• [Activity] What is needed is every line of the material that contains "pink".

• [Available records]
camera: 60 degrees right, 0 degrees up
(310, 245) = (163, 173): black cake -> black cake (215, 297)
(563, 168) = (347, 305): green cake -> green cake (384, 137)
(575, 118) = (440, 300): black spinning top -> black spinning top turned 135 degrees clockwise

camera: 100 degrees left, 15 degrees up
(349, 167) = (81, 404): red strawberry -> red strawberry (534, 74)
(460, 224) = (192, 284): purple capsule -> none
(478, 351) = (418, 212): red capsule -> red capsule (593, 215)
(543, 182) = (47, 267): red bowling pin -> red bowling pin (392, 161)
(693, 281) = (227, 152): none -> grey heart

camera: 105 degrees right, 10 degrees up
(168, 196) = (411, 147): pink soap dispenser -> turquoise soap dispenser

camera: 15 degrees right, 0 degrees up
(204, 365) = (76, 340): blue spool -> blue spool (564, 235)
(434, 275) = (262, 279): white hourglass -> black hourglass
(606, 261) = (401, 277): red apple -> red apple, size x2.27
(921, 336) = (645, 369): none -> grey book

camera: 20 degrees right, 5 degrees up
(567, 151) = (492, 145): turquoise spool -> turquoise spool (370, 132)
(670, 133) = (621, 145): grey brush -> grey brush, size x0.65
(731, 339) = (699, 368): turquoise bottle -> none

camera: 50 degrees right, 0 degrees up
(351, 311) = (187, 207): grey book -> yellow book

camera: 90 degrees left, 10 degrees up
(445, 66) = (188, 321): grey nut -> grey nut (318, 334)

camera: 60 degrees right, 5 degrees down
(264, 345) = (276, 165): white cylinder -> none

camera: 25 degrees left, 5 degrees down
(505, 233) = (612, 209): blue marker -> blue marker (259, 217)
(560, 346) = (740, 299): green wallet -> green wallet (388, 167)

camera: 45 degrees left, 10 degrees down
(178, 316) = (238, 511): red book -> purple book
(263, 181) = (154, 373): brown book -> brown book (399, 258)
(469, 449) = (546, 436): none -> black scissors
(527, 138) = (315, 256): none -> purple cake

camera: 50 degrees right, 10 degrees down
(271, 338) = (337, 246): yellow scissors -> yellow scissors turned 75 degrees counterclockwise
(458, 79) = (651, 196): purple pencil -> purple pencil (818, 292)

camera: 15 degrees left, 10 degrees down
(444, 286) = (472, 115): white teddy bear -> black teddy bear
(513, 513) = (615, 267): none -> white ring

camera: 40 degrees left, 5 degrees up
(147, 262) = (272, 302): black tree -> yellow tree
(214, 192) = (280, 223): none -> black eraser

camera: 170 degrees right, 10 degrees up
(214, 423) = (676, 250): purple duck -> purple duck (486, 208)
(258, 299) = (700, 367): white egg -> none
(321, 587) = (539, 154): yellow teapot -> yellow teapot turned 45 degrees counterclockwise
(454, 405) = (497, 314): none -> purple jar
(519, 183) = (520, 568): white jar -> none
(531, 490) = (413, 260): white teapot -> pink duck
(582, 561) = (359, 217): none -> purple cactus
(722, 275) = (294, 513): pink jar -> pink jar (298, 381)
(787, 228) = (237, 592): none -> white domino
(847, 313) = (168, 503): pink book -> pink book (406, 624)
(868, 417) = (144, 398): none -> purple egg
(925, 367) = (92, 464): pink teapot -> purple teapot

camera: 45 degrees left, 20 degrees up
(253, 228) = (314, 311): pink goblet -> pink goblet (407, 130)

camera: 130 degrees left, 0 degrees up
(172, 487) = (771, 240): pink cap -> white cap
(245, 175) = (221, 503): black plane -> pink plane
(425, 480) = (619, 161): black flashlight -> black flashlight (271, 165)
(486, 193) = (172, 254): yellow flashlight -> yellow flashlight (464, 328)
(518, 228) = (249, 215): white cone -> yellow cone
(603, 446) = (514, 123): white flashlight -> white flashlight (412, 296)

• [Solution to this exercise]
(168, 196) = (411, 147): pink soap dispenser -> turquoise soap dispenser
(531, 490) = (413, 260): white teapot -> pink duck
(722, 275) = (294, 513): pink jar -> pink jar (298, 381)
(847, 313) = (168, 503): pink book -> pink book (406, 624)
(925, 367) = (92, 464): pink teapot -> purple teapot
(253, 228) = (314, 311): pink goblet -> pink goblet (407, 130)
(172, 487) = (771, 240): pink cap -> white cap
(245, 175) = (221, 503): black plane -> pink plane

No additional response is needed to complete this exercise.